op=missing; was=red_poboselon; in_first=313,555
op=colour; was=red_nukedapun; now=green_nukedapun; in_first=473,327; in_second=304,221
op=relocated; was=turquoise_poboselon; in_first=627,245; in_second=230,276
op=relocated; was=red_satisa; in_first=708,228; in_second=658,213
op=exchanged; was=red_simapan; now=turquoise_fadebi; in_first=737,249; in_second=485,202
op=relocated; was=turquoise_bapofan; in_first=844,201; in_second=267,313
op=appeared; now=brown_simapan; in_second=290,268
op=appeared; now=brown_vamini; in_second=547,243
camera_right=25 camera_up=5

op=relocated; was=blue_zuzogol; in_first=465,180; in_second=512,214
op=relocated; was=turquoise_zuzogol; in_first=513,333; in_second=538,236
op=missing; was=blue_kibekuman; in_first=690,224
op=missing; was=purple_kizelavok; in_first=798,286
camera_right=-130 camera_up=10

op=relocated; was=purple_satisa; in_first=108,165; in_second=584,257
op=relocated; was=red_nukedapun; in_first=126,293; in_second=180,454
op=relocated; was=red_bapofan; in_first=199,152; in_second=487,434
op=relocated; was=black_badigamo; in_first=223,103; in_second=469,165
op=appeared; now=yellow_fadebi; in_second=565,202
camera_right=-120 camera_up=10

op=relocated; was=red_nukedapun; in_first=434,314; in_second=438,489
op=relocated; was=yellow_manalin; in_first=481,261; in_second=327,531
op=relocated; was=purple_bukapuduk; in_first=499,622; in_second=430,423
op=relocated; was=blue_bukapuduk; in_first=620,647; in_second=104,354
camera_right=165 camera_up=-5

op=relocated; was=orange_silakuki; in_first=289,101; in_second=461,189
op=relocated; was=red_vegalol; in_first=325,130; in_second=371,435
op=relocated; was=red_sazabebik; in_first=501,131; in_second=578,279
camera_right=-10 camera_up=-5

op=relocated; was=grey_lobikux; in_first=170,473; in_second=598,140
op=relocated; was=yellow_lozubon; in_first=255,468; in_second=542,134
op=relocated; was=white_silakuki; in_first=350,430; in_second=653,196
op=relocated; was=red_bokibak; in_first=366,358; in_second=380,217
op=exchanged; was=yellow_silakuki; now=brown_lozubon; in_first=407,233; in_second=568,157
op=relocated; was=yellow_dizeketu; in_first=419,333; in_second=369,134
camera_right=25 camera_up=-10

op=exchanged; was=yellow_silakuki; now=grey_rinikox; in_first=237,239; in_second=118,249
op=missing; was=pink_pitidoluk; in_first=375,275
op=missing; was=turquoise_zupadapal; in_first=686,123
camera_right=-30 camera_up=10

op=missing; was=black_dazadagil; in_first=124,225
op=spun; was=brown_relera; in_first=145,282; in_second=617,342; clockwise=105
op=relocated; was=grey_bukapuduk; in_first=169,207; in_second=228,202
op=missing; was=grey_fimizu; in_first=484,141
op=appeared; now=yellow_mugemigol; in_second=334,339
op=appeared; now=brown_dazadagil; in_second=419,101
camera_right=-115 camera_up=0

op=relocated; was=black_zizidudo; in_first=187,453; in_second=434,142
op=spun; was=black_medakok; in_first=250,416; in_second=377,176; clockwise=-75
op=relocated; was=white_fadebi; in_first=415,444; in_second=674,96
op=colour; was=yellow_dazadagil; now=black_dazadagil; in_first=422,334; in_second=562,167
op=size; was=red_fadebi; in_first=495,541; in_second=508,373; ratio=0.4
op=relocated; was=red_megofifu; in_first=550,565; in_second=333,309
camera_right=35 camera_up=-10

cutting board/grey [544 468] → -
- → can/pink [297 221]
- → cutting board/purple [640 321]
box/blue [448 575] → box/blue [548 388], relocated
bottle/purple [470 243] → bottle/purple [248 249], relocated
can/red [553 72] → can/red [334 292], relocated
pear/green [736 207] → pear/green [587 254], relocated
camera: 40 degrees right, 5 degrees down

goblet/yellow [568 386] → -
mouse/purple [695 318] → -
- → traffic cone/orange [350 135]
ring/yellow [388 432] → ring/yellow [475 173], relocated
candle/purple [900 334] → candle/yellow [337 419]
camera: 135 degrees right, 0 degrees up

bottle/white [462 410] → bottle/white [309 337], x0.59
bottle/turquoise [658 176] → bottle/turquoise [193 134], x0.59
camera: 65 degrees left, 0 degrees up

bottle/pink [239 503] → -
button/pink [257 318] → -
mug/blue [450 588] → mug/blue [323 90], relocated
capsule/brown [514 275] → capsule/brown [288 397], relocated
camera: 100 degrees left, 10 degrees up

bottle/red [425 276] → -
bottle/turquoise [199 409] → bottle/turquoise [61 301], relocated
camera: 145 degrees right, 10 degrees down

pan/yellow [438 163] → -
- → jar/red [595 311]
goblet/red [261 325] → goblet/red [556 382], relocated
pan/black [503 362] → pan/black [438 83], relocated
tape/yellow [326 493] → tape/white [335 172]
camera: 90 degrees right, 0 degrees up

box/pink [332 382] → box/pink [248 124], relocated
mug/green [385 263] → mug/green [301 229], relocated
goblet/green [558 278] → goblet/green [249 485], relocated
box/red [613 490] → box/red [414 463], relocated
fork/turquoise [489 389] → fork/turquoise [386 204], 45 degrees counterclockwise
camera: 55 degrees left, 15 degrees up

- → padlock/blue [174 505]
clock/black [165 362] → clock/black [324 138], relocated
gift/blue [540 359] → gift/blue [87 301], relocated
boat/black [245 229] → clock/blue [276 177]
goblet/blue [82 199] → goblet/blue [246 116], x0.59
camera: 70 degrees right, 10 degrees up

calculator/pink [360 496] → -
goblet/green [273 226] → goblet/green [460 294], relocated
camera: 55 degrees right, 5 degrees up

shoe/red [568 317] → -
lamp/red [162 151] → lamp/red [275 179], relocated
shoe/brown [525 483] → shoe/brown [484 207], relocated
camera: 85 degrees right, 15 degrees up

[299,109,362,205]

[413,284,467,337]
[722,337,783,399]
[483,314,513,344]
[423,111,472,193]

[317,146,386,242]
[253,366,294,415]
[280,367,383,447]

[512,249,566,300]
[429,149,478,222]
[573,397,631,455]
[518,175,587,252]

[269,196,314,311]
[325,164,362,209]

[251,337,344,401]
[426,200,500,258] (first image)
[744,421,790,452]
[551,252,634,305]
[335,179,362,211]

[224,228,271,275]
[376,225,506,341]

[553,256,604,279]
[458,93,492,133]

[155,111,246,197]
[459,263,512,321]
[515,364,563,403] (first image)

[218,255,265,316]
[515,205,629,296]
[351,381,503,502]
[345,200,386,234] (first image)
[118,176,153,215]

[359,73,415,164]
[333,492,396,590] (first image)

= = = = = = =

● Work item
In the listing above, find every line with the word "board" and copy it.

● Exercise solution
cutting board/grey [544 468] → -
- → cutting board/purple [640 321]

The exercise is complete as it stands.